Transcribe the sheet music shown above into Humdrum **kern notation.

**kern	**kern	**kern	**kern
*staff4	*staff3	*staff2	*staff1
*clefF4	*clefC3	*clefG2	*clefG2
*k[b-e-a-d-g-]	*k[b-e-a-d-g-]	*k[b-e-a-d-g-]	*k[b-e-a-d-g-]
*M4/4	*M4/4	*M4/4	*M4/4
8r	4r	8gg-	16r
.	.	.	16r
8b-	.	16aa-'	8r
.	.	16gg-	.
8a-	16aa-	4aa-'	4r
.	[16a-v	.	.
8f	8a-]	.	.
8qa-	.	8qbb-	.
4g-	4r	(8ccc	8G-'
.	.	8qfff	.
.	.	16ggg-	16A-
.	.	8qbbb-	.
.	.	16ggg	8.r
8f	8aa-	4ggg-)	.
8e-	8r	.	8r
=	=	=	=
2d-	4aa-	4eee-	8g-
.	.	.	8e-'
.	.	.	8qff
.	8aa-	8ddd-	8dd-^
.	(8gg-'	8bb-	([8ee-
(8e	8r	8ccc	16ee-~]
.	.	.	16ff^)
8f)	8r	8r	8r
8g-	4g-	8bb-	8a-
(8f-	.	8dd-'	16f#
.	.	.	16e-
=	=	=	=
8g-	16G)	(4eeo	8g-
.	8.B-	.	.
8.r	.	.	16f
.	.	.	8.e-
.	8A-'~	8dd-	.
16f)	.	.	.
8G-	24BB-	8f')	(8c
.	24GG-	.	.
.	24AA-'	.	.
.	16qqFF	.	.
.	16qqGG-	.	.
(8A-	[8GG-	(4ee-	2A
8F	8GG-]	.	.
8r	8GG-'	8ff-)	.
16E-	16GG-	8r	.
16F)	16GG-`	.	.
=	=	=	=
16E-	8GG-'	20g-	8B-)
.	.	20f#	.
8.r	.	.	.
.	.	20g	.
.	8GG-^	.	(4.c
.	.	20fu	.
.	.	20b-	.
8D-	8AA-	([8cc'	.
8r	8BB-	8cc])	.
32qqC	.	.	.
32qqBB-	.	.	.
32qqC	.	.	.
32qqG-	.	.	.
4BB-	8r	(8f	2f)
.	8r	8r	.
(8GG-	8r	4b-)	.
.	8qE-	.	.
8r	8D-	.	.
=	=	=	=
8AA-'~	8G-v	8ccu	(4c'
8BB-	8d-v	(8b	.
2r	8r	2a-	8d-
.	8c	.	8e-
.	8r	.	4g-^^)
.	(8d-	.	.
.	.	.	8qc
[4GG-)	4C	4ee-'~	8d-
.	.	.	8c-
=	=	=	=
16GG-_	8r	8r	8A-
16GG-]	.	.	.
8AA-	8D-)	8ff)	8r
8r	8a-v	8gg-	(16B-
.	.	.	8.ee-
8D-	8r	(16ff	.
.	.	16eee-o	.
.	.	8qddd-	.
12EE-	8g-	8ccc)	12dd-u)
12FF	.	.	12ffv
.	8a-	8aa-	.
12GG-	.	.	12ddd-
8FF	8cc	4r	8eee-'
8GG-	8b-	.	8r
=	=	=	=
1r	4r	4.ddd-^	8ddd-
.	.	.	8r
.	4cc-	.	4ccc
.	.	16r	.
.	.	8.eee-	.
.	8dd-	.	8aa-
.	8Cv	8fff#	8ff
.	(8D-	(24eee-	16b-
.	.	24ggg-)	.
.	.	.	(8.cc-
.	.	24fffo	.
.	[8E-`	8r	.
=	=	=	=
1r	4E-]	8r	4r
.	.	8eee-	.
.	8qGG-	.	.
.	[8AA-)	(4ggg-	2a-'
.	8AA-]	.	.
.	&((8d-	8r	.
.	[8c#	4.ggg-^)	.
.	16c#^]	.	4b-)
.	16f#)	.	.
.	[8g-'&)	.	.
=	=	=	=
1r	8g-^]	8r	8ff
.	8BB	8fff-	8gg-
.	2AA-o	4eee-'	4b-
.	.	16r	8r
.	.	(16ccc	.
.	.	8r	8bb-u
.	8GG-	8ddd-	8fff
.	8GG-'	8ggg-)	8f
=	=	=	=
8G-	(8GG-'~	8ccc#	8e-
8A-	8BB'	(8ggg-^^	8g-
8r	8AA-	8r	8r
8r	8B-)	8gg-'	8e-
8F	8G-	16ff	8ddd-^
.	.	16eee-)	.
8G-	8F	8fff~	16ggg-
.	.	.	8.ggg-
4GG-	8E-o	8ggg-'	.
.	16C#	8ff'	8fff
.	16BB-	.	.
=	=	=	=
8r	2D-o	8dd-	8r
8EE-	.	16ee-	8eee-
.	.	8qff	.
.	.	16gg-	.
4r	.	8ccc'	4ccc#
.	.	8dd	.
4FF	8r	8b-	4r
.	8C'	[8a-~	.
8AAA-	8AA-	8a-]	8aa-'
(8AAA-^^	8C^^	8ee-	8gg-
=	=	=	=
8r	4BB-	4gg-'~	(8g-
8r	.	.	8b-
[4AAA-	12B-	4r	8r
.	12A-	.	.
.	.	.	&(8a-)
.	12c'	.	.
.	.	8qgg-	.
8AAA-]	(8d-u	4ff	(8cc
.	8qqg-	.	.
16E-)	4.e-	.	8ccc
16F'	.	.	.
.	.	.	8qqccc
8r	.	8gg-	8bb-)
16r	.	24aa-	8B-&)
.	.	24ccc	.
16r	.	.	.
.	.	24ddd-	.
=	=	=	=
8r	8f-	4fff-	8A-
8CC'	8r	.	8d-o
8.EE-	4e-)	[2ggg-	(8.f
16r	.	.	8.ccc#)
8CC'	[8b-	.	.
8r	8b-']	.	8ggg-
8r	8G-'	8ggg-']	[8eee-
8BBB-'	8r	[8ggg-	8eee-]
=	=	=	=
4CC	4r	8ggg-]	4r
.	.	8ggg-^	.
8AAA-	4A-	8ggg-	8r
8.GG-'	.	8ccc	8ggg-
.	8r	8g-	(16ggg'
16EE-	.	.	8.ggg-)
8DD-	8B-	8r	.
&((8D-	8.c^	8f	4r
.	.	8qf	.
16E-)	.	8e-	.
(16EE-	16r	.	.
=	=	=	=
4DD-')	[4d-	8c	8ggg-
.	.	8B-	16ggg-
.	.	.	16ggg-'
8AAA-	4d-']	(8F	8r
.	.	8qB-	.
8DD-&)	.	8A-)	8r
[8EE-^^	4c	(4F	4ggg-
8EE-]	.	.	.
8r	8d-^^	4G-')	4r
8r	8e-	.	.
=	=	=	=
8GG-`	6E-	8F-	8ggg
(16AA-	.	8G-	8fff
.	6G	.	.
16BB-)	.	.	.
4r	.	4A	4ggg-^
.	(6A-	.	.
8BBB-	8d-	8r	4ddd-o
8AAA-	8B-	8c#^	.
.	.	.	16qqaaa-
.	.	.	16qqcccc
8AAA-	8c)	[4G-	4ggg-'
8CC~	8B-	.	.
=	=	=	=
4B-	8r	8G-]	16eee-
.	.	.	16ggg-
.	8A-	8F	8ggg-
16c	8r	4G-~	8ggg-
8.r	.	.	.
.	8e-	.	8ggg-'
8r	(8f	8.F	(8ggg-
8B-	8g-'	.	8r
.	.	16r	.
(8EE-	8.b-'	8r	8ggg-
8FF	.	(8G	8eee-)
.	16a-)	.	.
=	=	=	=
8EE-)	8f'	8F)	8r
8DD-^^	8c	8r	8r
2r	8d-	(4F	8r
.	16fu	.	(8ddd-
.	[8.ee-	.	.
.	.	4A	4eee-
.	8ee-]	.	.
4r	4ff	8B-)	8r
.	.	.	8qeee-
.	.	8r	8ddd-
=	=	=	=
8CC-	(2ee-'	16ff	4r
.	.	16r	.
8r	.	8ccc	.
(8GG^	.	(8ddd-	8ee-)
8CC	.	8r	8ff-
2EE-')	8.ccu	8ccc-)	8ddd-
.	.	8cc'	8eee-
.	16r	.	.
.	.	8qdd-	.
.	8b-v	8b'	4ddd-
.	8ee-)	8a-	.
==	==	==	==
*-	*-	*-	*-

━━━━━━━━

• Work required: Copy out every line of the items above that contains the string "kern". Case counts.

• The output:
Transcribe the sheet music shown above into Humdrum **kern notation.
**kern	**kern	**kern	**kern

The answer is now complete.